____ Data section

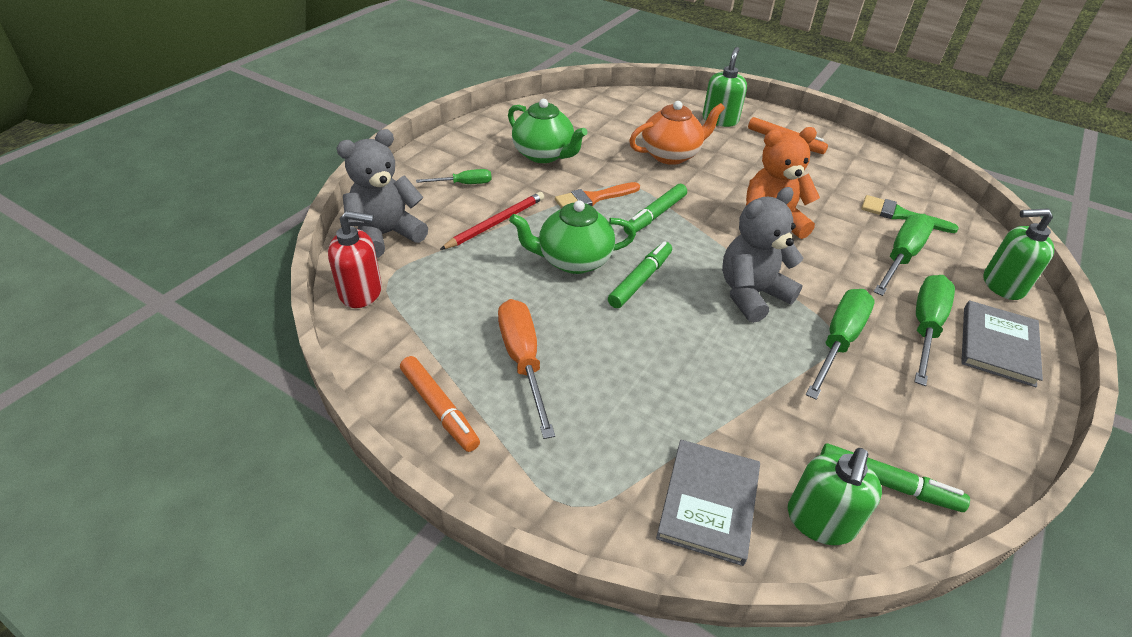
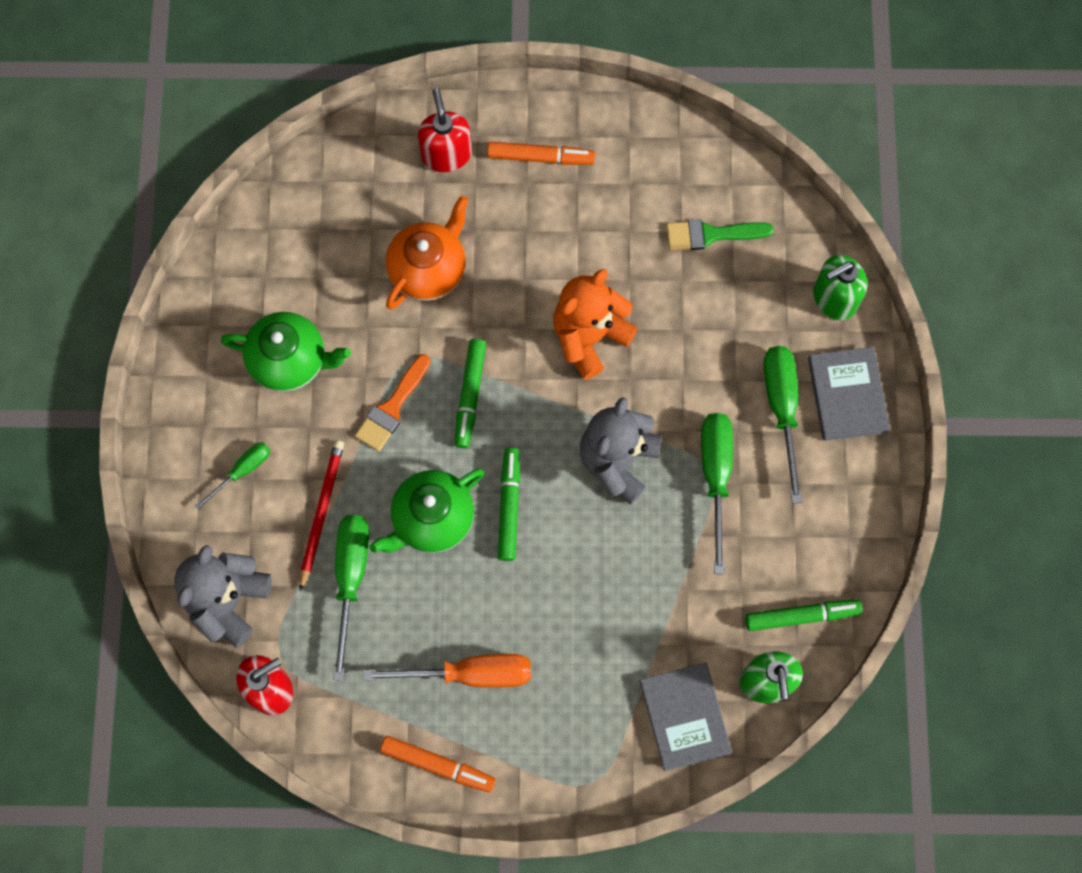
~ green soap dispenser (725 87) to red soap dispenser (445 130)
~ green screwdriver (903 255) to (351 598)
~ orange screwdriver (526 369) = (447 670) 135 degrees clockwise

________

## [Exercise]
Each line above should be written out again unchanged; no images are to be carried over.

## [Solution below]
~ green soap dispenser (725 87) to red soap dispenser (445 130)
~ green screwdriver (903 255) to (351 598)
~ orange screwdriver (526 369) = (447 670) 135 degrees clockwise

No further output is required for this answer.